■ **PROBLEM**: From the first line of the entries down to the line with "blue line: (193, 698) -> (196, 518), moved", write out every line exactly; that last line counts, but pictures do not.

[INFORMATION — start]

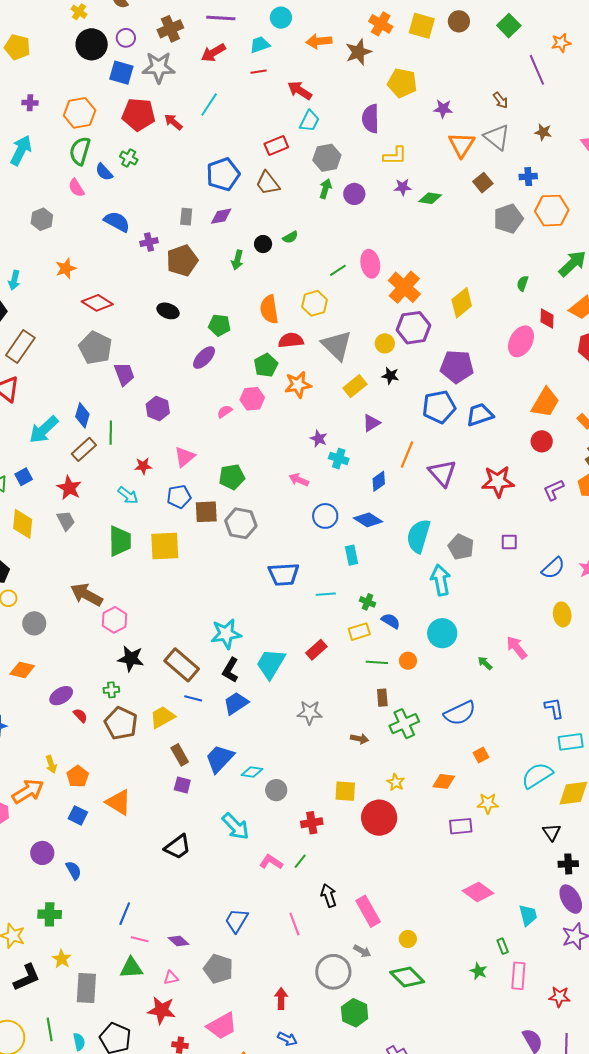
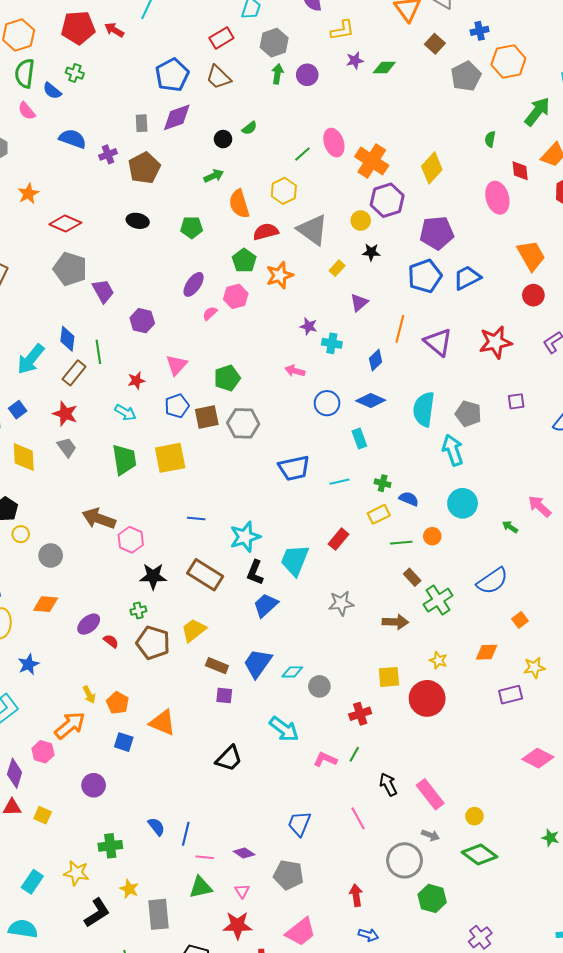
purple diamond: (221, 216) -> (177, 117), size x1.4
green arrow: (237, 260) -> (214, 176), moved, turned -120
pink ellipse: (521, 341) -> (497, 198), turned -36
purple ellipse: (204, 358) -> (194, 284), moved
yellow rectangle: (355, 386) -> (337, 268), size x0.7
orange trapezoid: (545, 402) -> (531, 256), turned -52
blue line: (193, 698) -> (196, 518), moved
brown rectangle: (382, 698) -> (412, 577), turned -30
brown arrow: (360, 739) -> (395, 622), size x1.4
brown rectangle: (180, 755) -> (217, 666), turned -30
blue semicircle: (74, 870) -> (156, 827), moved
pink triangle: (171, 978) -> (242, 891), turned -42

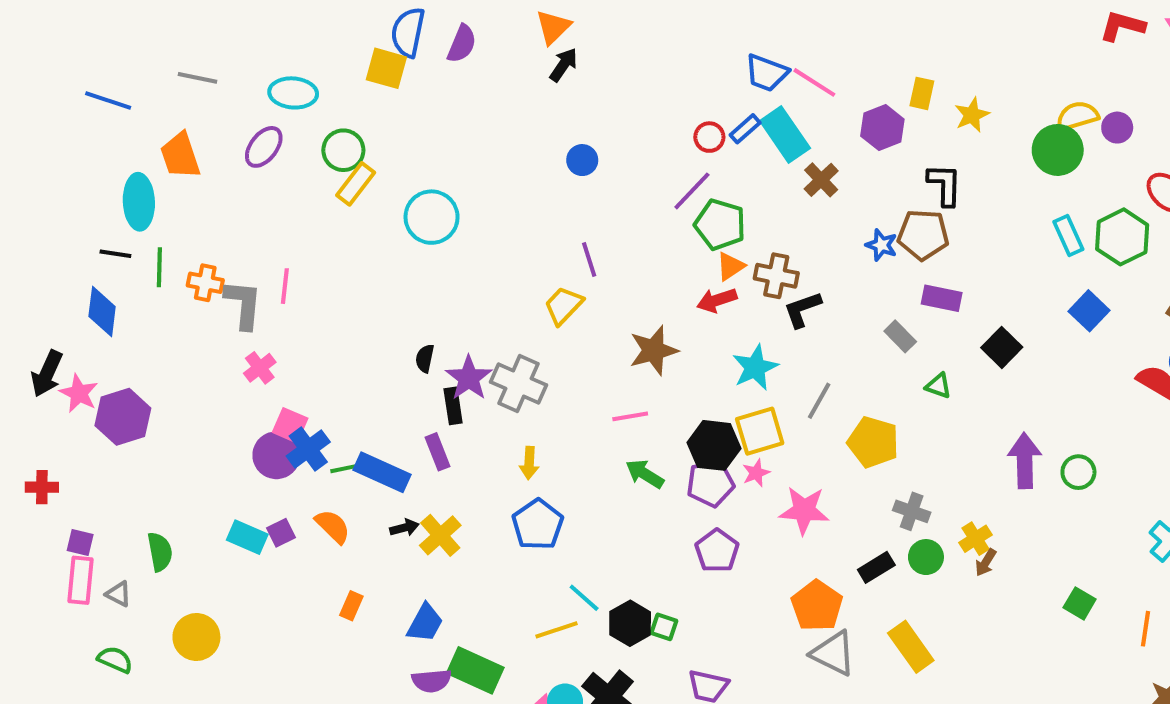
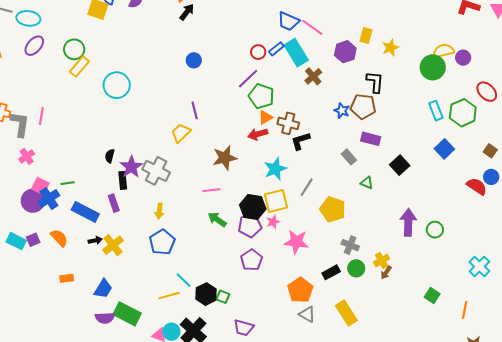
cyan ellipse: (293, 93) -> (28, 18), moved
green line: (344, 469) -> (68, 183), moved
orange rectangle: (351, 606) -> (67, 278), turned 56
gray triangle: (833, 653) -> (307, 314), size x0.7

[INFORMATION — finish]

■ **RESPONSE BELOW**:
purple diamond: (221, 216) -> (177, 117), size x1.4
green arrow: (237, 260) -> (214, 176), moved, turned -120
pink ellipse: (521, 341) -> (497, 198), turned -36
purple ellipse: (204, 358) -> (194, 284), moved
yellow rectangle: (355, 386) -> (337, 268), size x0.7
orange trapezoid: (545, 402) -> (531, 256), turned -52
blue line: (193, 698) -> (196, 518), moved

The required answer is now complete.